## Directions:
After finding the line containing "(193, 193) = (425, 465): blue" below, please output that line and each following one through the line containing "(381, 164) = (413, 274): grey", exactly as written.

+-------+

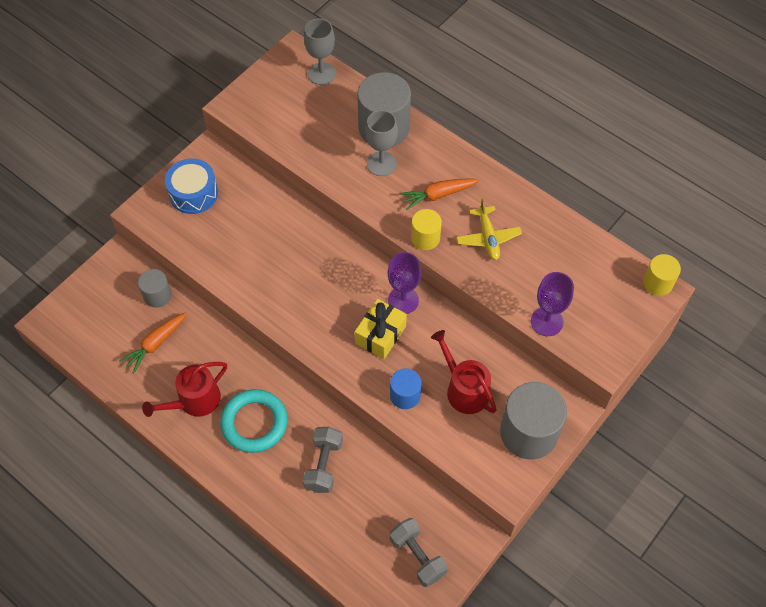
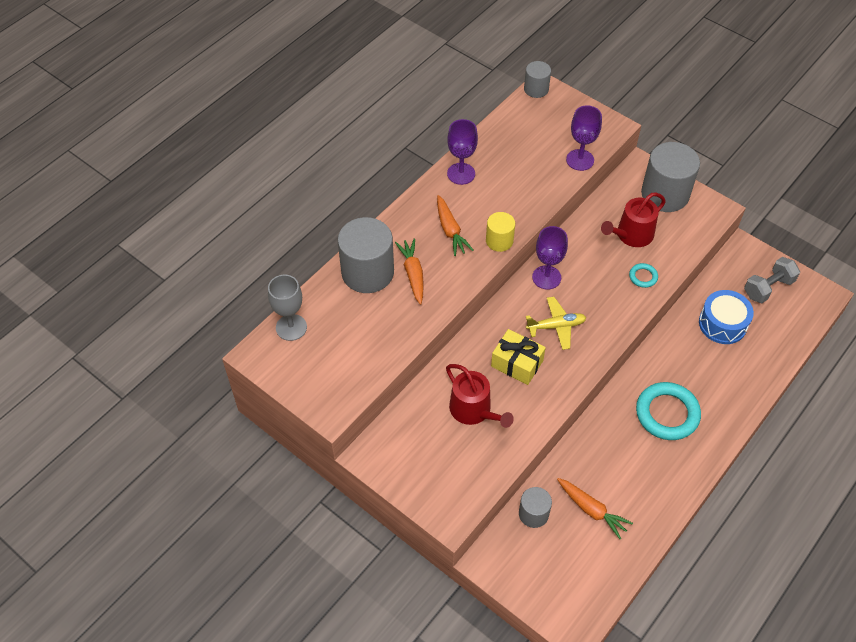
camera: 90 degrees left, 5 degrees down
(193, 193) = (425, 465): blue drum -> blue drum (722, 324)
(194, 401) = (651, 467): red watering can -> red watering can (474, 410)
(323, 465) = (699, 356): grey dumbbell -> none
(380, 335) = (584, 295): yellow gift -> yellow gift (517, 363)
(381, 164) = (413, 274): grey goblet -> orange carrot
(405, 395) = (643, 277): blue cylinder -> turquoise ring
(488, 238) = (497, 195): yellow plane -> yellow plane (556, 326)
(517, 205) = (461, 174): none -> purple goblet
(657, 283) = (536, 89): yellow cylinder -> grey cylinder

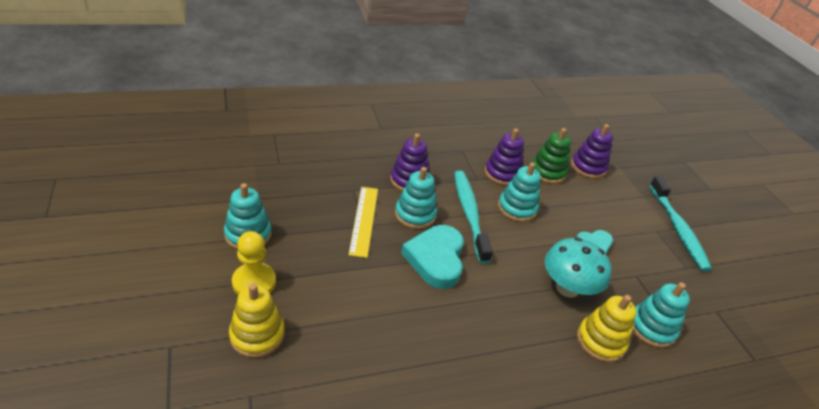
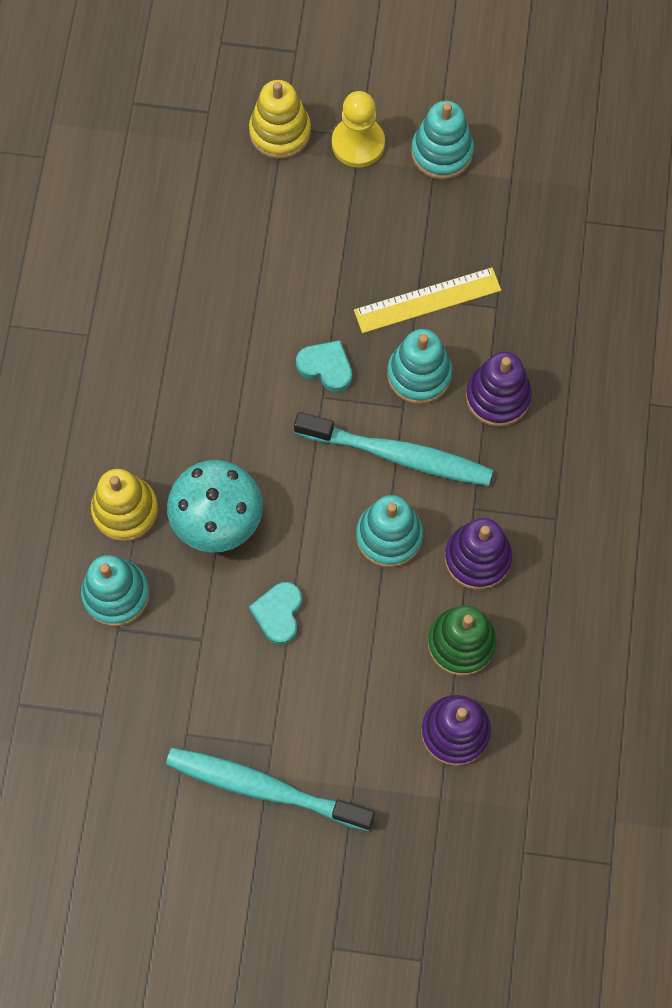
camera: 120 degrees right, 30 degrees up
(364, 220) = (427, 300): yellow ruler -> yellow ruler turned 45 degrees counterclockwise
(436, 259) = (326, 367): turquoise heart -> turquoise heart, size x0.56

+-------+

## Result:
(193, 193) = (425, 465): blue drum -> blue drum (722, 324)
(194, 401) = (651, 467): red watering can -> red watering can (474, 410)
(323, 465) = (699, 356): grey dumbbell -> none
(380, 335) = (584, 295): yellow gift -> yellow gift (517, 363)
(381, 164) = (413, 274): grey goblet -> orange carrot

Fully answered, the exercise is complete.